## Problem description
Line by line, please look for the word "cylinder" in the following records, then copy each line you find it in.

Records from a collection
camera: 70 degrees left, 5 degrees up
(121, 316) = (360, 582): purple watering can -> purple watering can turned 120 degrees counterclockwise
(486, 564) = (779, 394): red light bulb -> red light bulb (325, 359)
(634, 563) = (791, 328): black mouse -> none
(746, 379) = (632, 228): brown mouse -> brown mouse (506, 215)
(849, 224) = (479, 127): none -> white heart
--
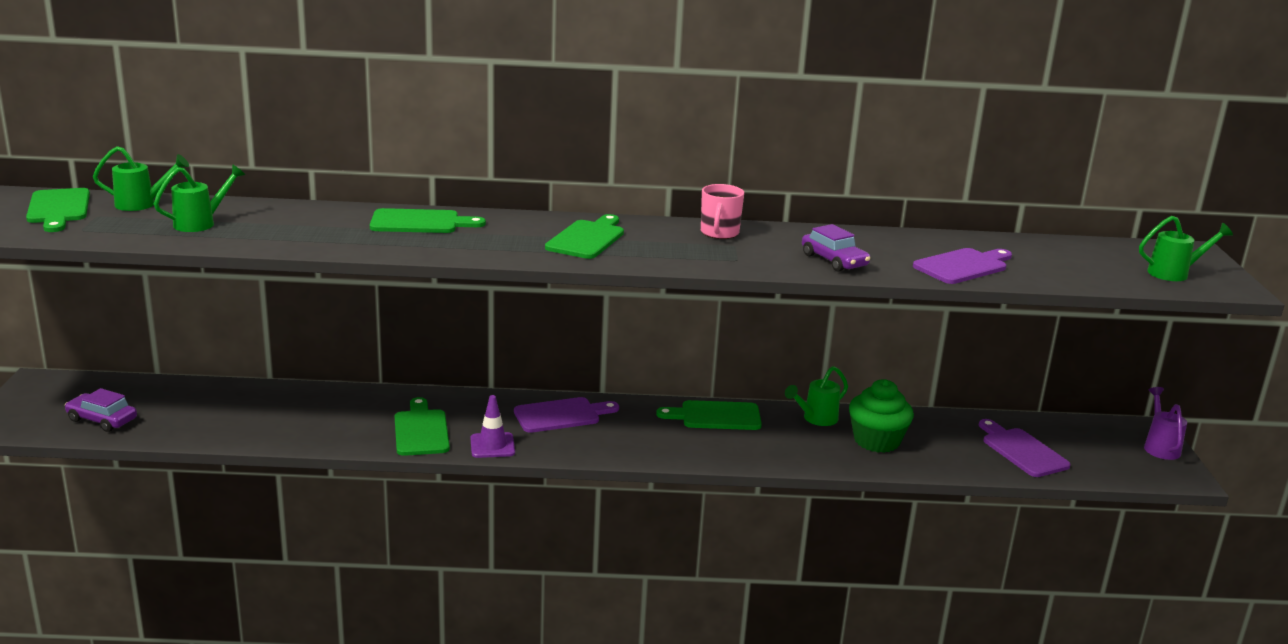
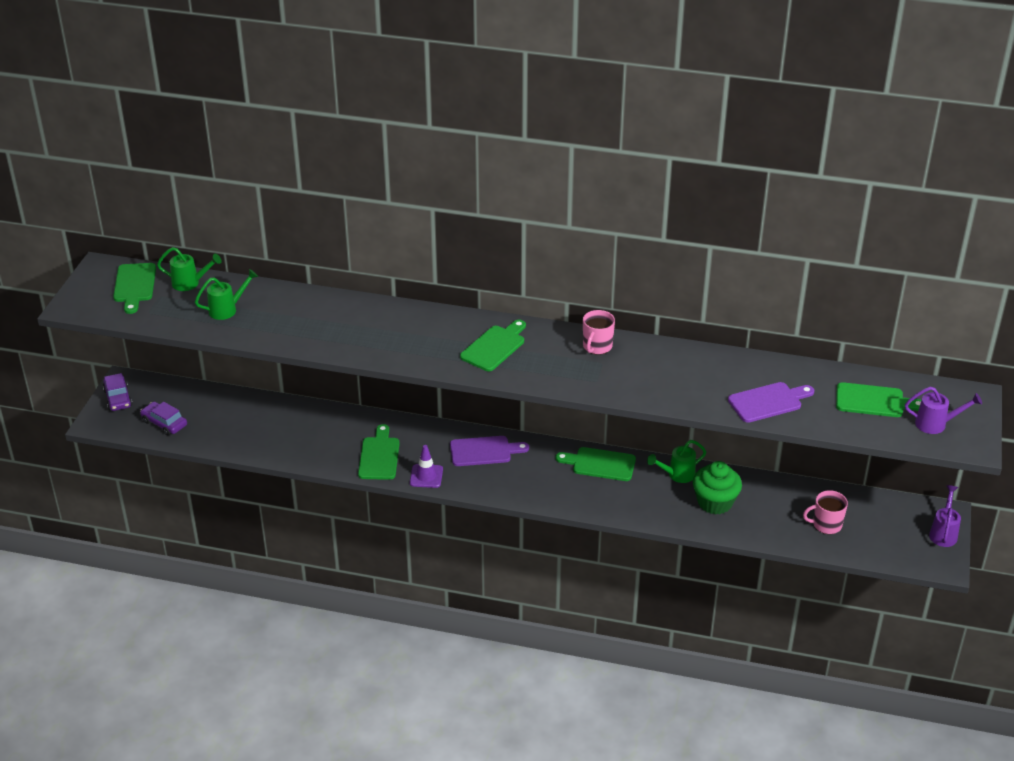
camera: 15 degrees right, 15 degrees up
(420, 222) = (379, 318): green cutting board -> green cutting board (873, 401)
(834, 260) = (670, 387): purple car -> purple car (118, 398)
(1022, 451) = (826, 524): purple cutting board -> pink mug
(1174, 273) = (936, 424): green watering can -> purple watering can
--
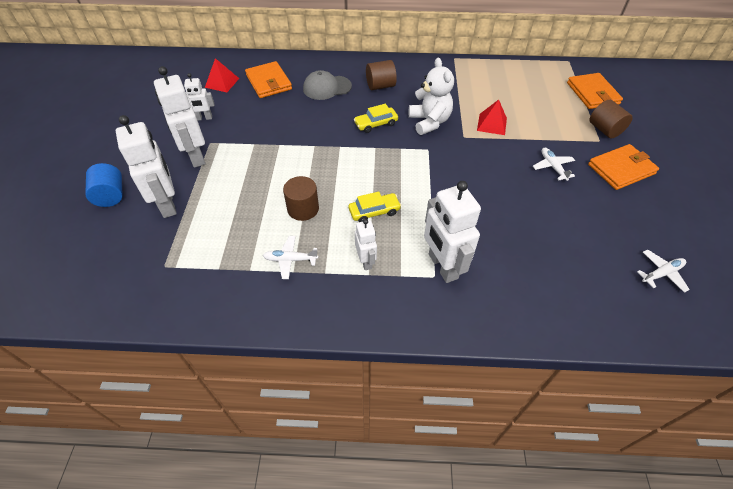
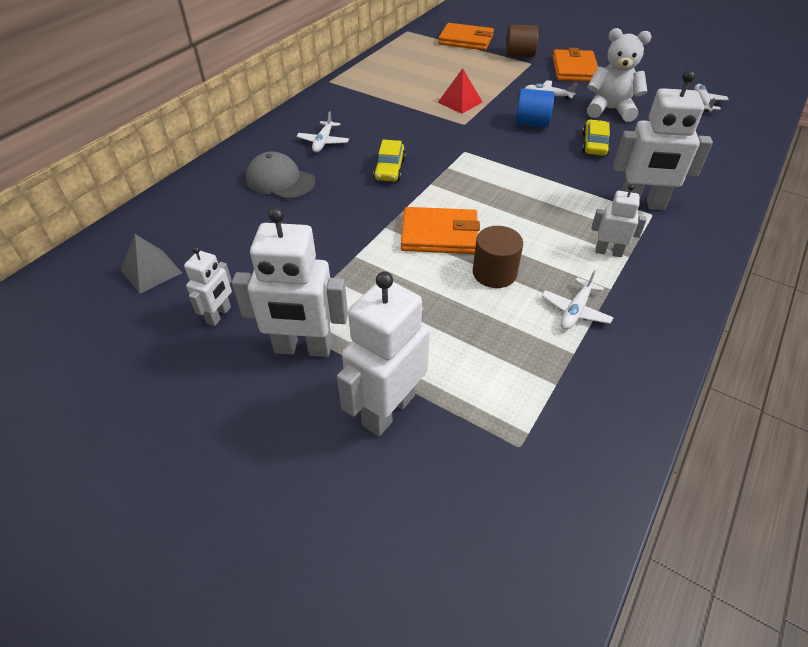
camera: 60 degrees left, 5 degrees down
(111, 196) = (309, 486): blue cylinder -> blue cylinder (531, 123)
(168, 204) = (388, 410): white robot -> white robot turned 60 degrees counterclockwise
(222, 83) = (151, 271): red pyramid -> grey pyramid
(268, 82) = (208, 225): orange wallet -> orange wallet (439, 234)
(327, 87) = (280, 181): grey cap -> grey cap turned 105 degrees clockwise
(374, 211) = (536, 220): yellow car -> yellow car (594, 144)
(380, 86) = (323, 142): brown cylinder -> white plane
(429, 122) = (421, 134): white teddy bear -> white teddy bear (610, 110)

## Exercise answer
(111, 196) = (309, 486): blue cylinder -> blue cylinder (531, 123)
(380, 86) = (323, 142): brown cylinder -> white plane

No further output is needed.